**Your task**
Copy each entry below exactly as it appears.

*** Data records Section Begins ***

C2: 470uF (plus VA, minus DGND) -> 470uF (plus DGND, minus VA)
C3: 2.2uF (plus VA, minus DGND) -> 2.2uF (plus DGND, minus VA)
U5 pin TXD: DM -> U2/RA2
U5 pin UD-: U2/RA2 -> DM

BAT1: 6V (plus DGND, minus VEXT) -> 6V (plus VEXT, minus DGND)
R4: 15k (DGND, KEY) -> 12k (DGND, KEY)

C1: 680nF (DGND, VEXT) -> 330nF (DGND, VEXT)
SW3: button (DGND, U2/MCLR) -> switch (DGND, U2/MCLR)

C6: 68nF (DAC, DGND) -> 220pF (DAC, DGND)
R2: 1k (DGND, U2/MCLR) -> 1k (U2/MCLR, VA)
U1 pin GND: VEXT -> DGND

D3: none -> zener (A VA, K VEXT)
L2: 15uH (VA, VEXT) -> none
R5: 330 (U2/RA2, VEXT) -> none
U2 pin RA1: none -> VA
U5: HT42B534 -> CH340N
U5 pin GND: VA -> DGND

*** Data records Section Ends ***

**Worked solution**
C2: 470uF (plus VA, minus DGND) -> 470uF (plus DGND, minus VA)
C3: 2.2uF (plus VA, minus DGND) -> 2.2uF (plus DGND, minus VA)
U5 pin TXD: DM -> U2/RA2
U5 pin UD-: U2/RA2 -> DM

BAT1: 6V (plus DGND, minus VEXT) -> 6V (plus VEXT, minus DGND)
R4: 15k (DGND, KEY) -> 12k (DGND, KEY)

C1: 680nF (DGND, VEXT) -> 330nF (DGND, VEXT)
SW3: button (DGND, U2/MCLR) -> switch (DGND, U2/MCLR)

C6: 68nF (DAC, DGND) -> 220pF (DAC, DGND)
R2: 1k (DGND, U2/MCLR) -> 1k (U2/MCLR, VA)
U1 pin GND: VEXT -> DGND

D3: none -> zener (A VA, K VEXT)
L2: 15uH (VA, VEXT) -> none
R5: 330 (U2/RA2, VEXT) -> none
U2 pin RA1: none -> VA
U5: HT42B534 -> CH340N
U5 pin GND: VA -> DGND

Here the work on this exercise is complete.